- INSTRUCTIONS FOR THE TASK -
Each record is to be copied exactly, with its pictures left behind.

────────

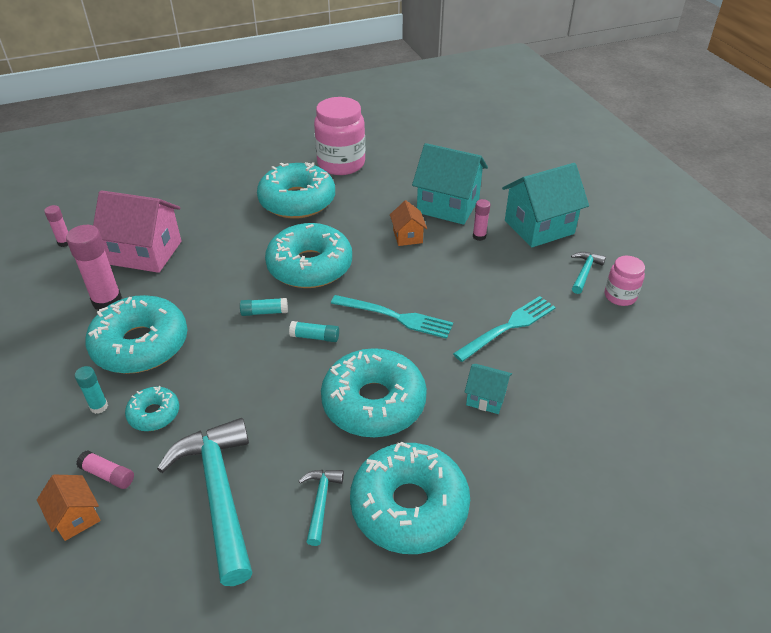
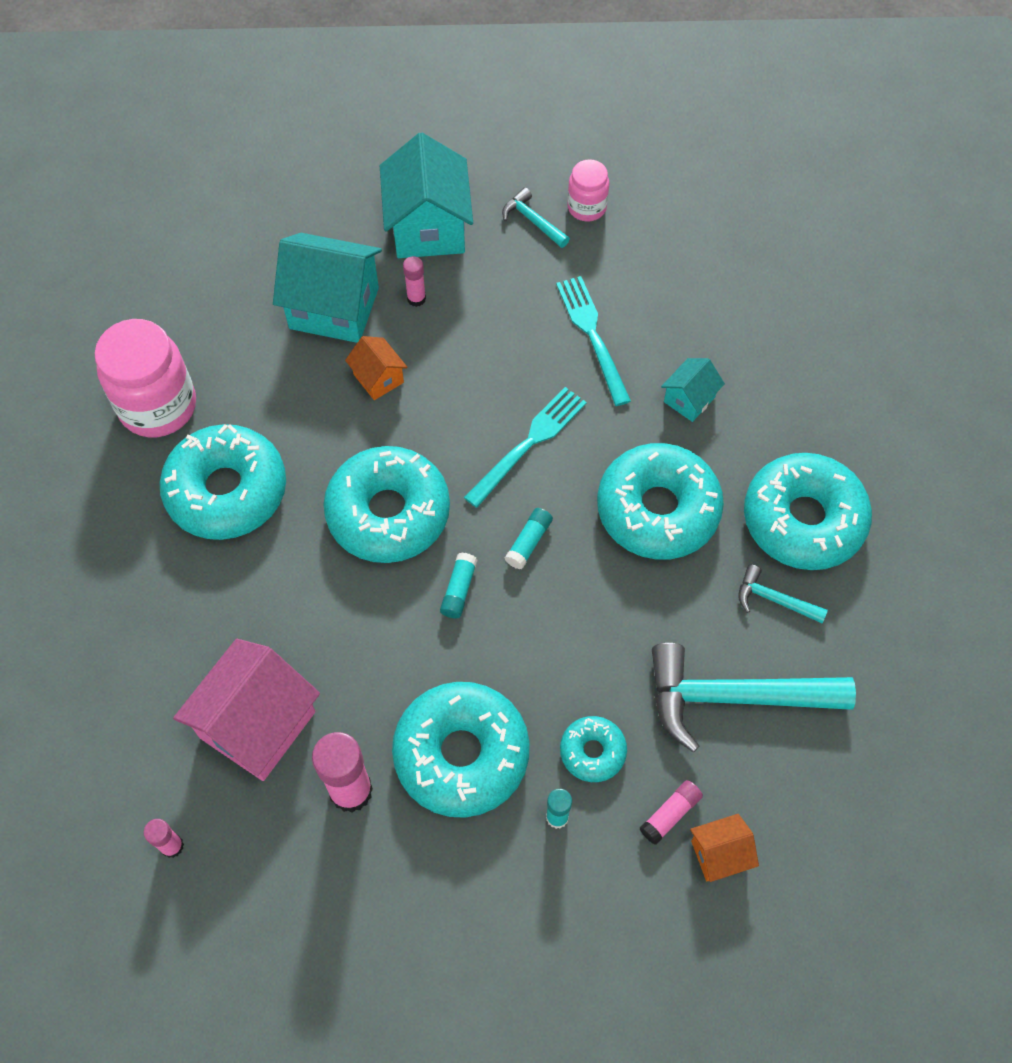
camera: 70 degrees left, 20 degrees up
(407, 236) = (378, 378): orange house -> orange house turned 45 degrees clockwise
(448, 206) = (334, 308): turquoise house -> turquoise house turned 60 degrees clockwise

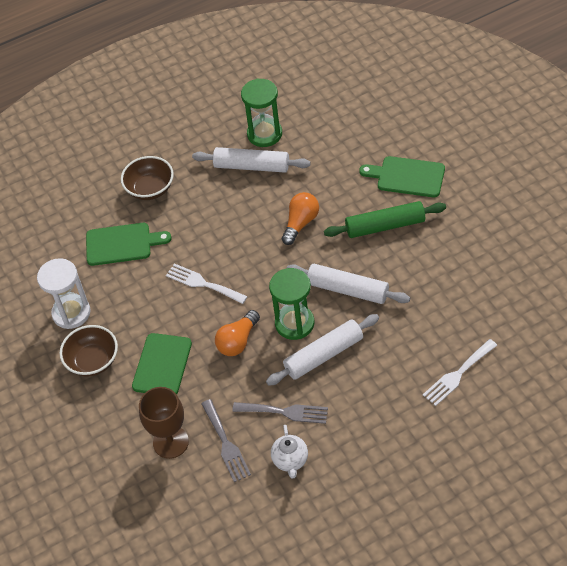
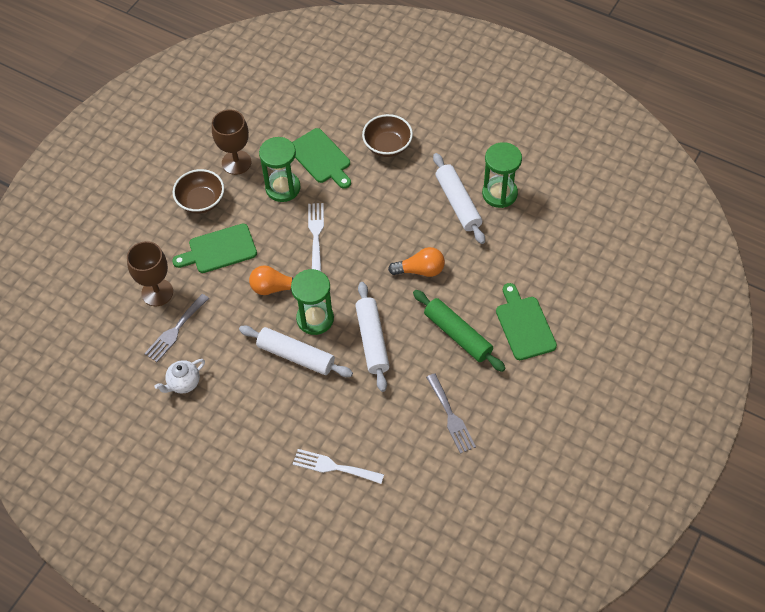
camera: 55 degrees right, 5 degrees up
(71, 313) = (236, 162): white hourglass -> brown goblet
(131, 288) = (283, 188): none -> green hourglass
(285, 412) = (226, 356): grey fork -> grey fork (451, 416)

────────

- WRITTEN ANSWER -
camera: 70 degrees left, 20 degrees up
(407, 236) = (378, 378): orange house -> orange house turned 45 degrees clockwise
(448, 206) = (334, 308): turquoise house -> turquoise house turned 60 degrees clockwise

camera: 55 degrees right, 5 degrees up
(71, 313) = (236, 162): white hourglass -> brown goblet
(131, 288) = (283, 188): none -> green hourglass
(285, 412) = (226, 356): grey fork -> grey fork (451, 416)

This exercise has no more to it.